◆ **Data to use**:
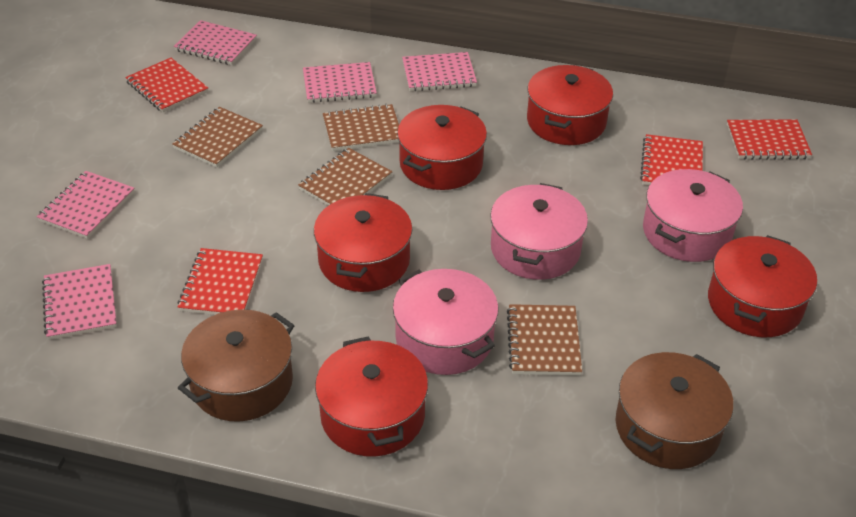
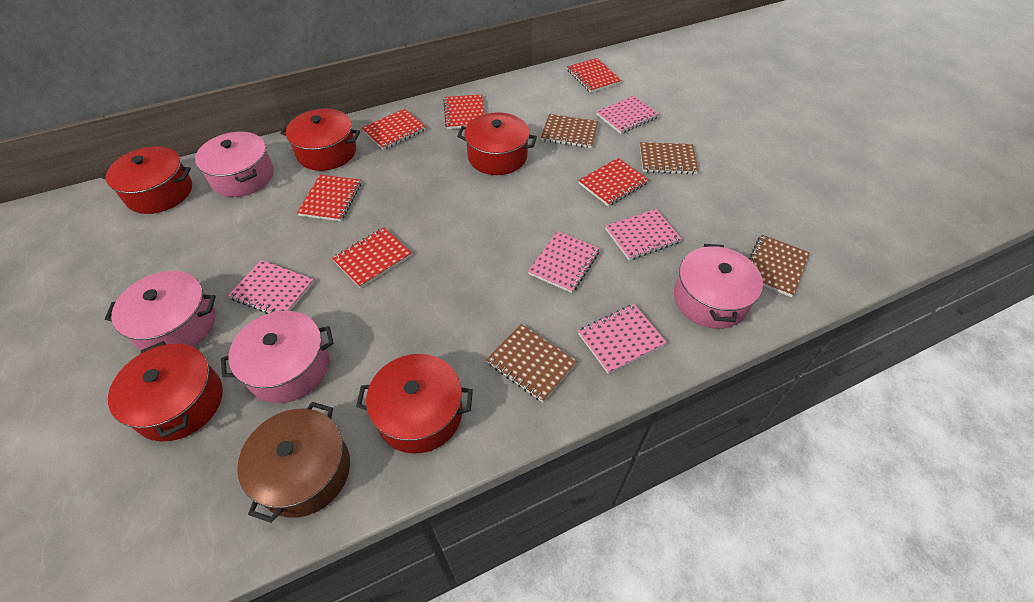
brown pot: 2 -> 1
pink pot: 3 -> 4
red notebook: 4 -> 6

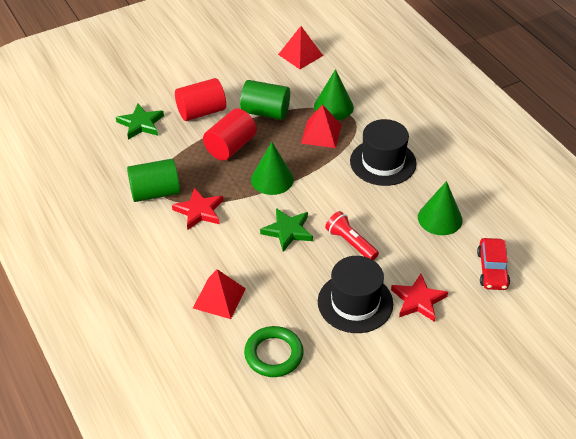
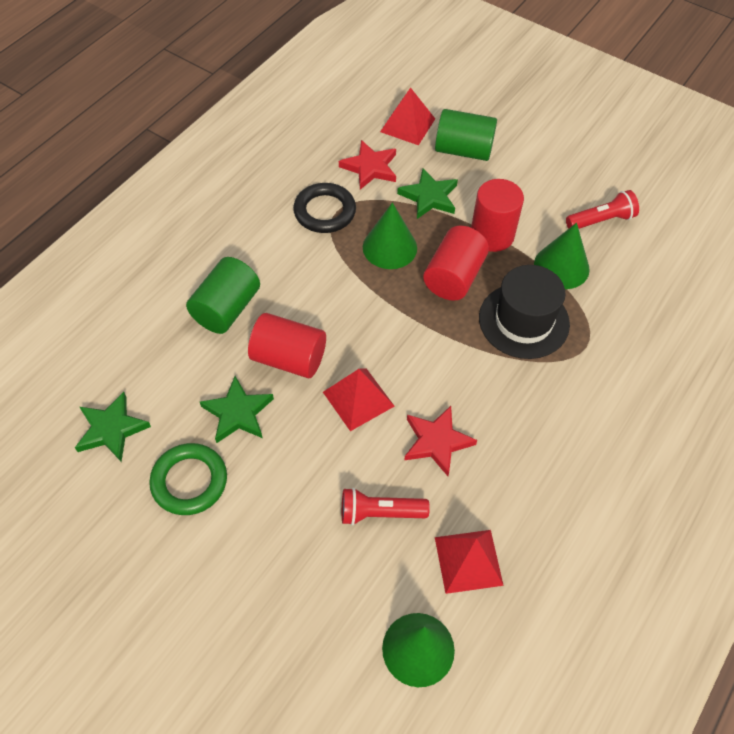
black hat: 2 -> 1
black ring: 0 -> 1
green star: 2 -> 3
red car: 1 -> 0
red cylinder: 2 -> 3
red flashlight: 1 -> 2

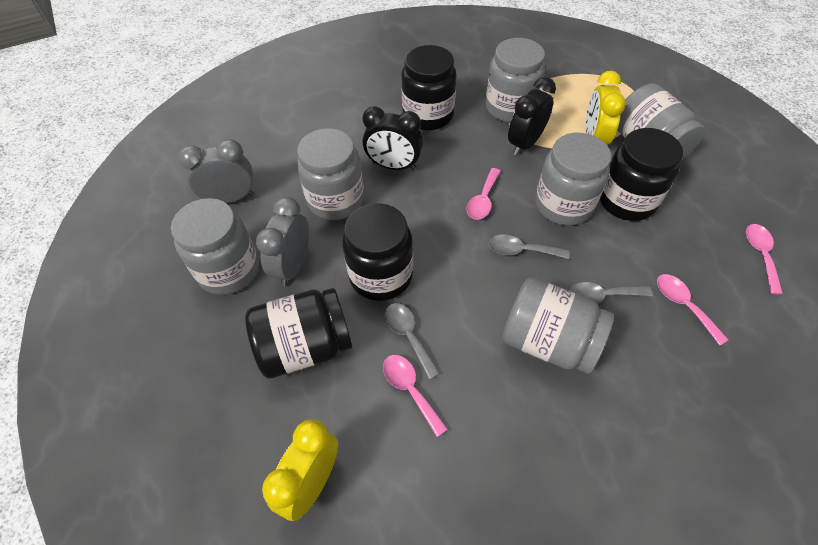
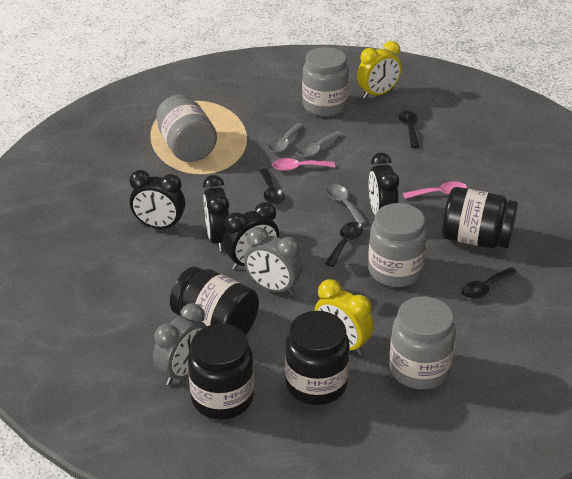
black clock: 2 -> 4
black spoon: 0 -> 4
grey jar: 6 -> 4
pink spoon: 4 -> 2

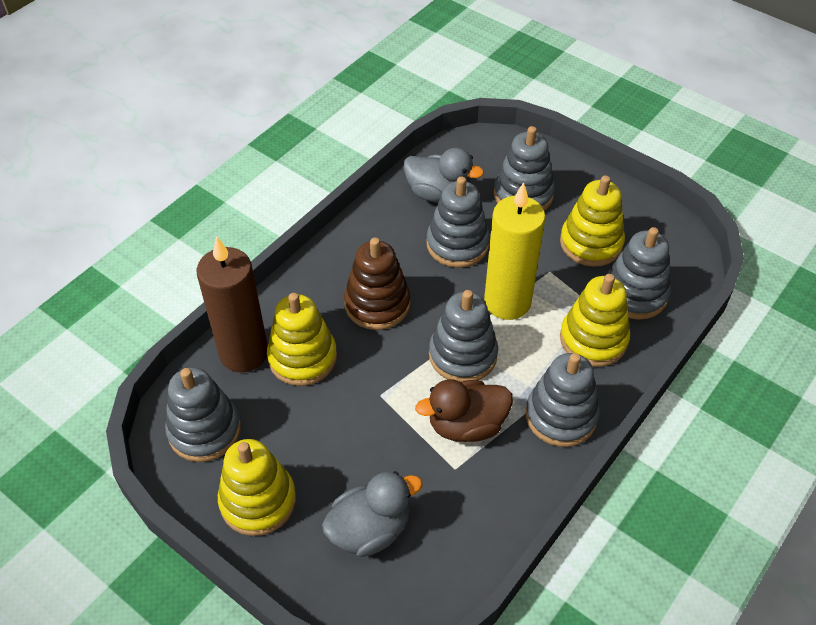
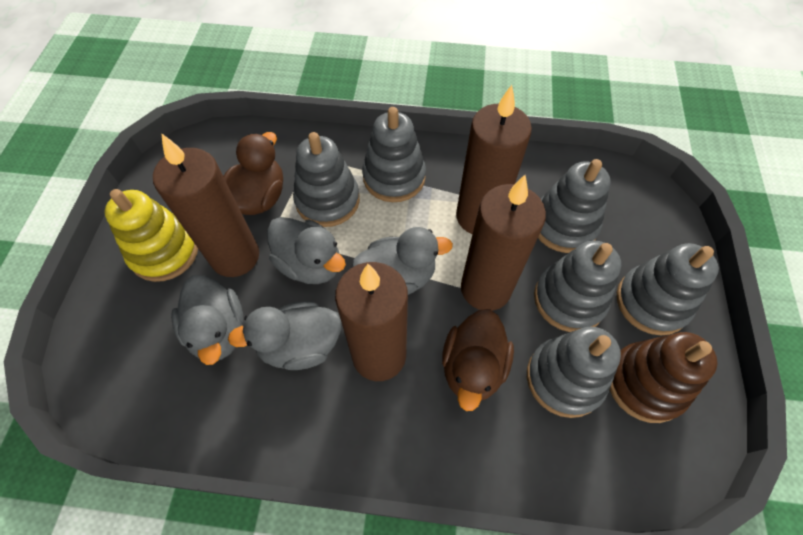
brown candle: 1 -> 4
brown duck: 1 -> 2
grey duck: 2 -> 4
yellow candle: 1 -> 0
yellow stacking toy: 4 -> 1

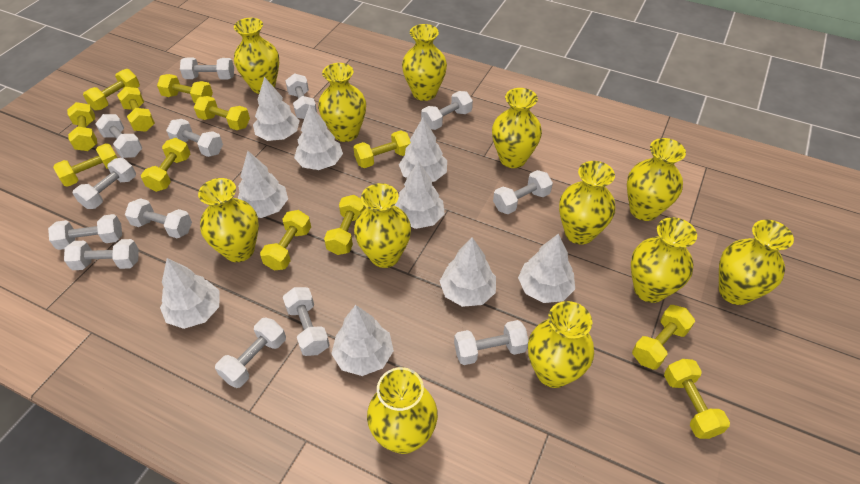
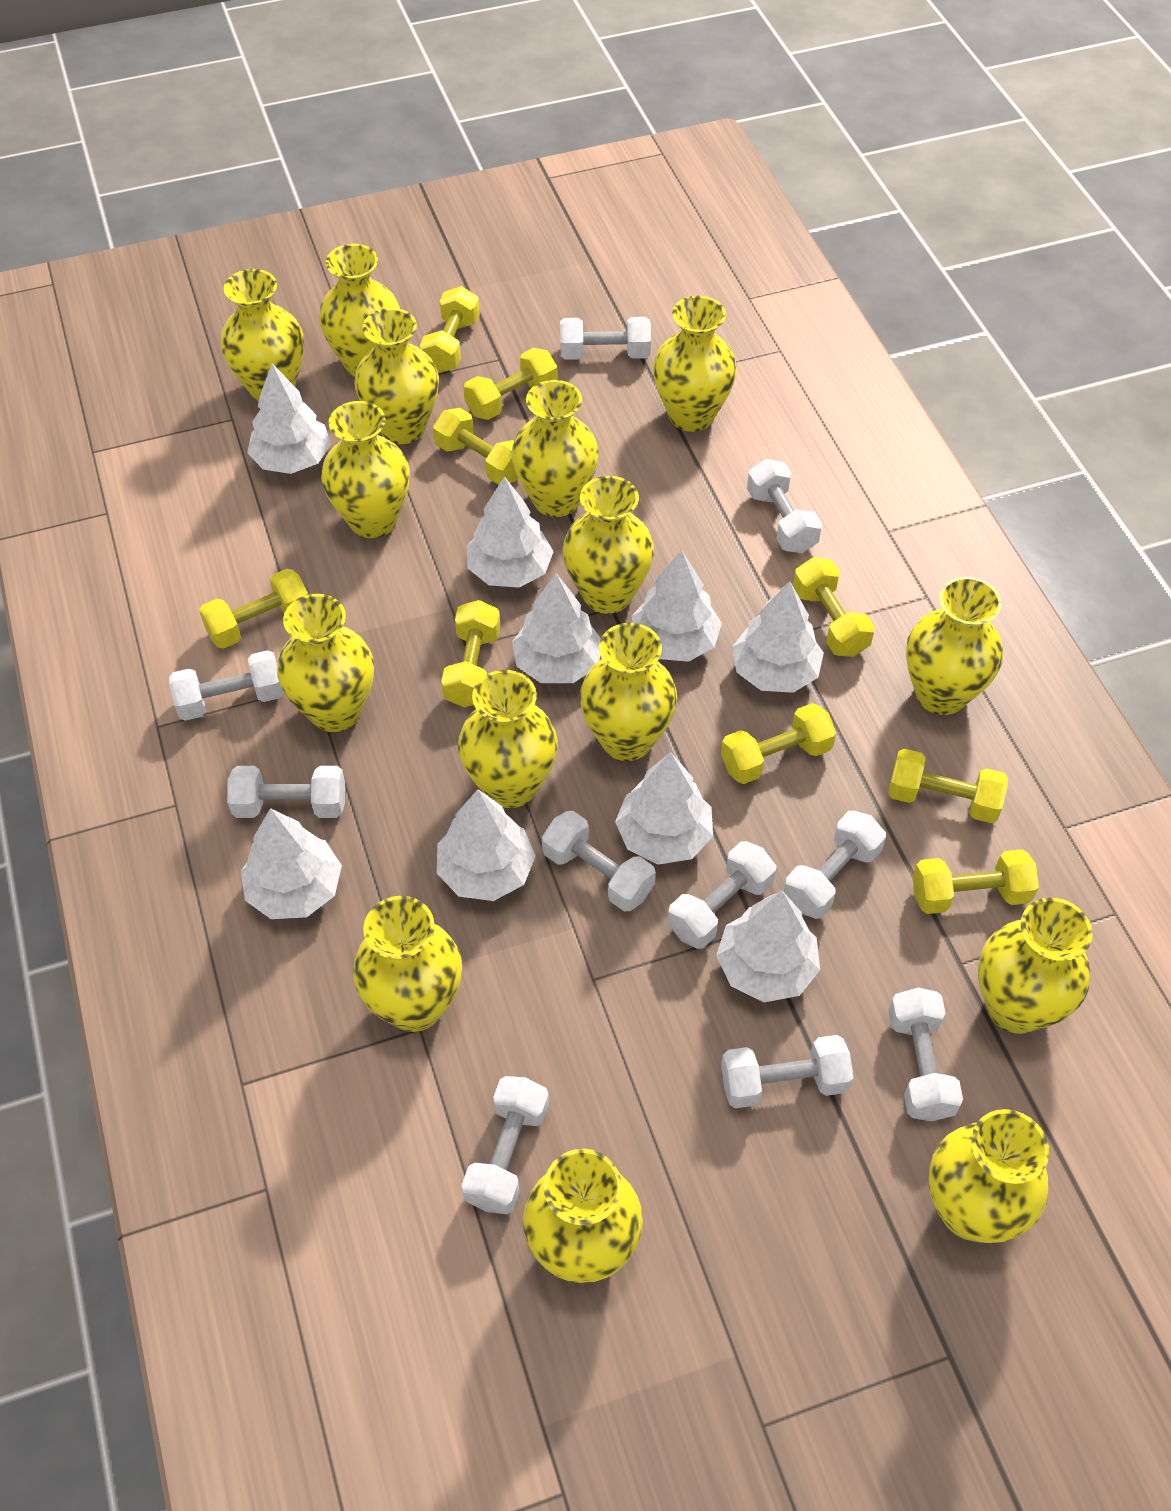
white dumbbell: 13 -> 10
yellow dumbbell: 12 -> 9
yellow vase: 12 -> 15

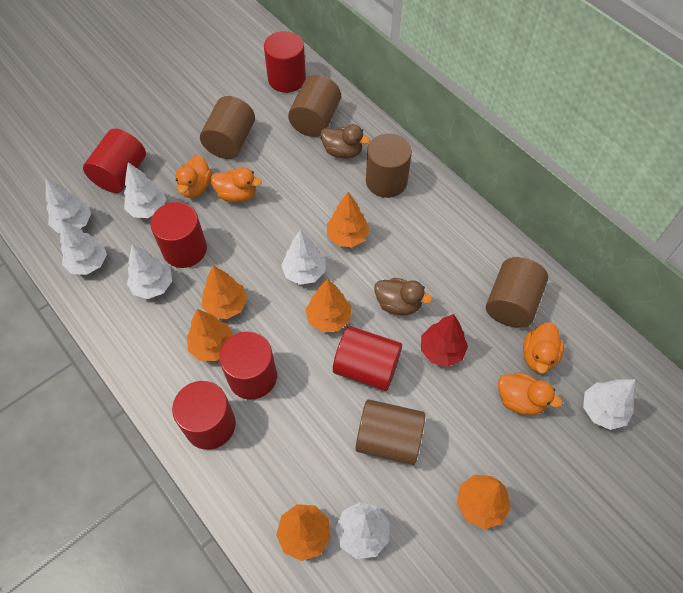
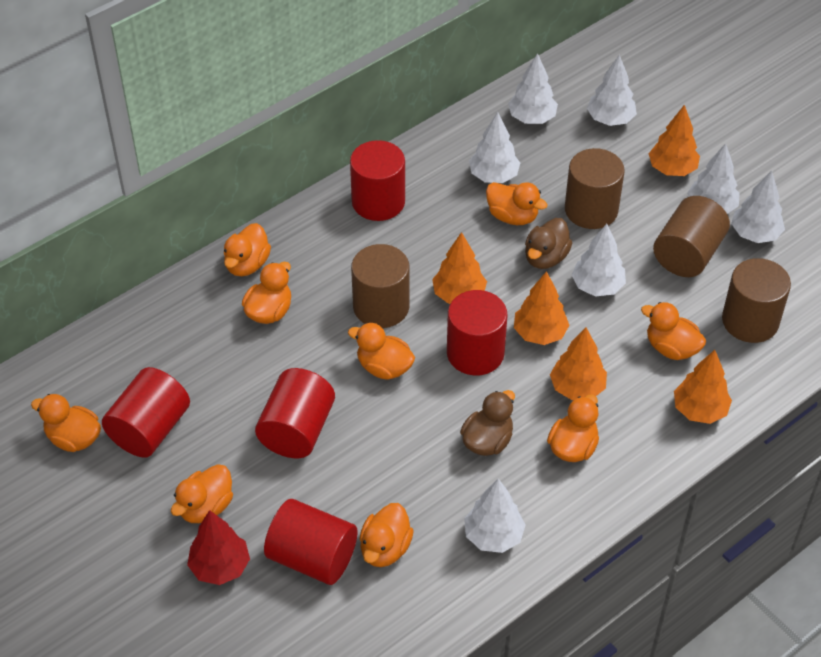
brown cylinder: 5 -> 4
orange duck: 4 -> 9
orange tree: 6 -> 5
red cylinder: 6 -> 5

◆ **Problem to solve**: Once the pictures are removed, repeat all of the data above exactly.

◆ **Solution to this problem**:
brown pot: 2 -> 1
pink pot: 3 -> 4
red notebook: 4 -> 6

black hat: 2 -> 1
black ring: 0 -> 1
green star: 2 -> 3
red car: 1 -> 0
red cylinder: 2 -> 3
red flashlight: 1 -> 2

black clock: 2 -> 4
black spoon: 0 -> 4
grey jar: 6 -> 4
pink spoon: 4 -> 2

brown candle: 1 -> 4
brown duck: 1 -> 2
grey duck: 2 -> 4
yellow candle: 1 -> 0
yellow stacking toy: 4 -> 1

white dumbbell: 13 -> 10
yellow dumbbell: 12 -> 9
yellow vase: 12 -> 15

brown cylinder: 5 -> 4
orange duck: 4 -> 9
orange tree: 6 -> 5
red cylinder: 6 -> 5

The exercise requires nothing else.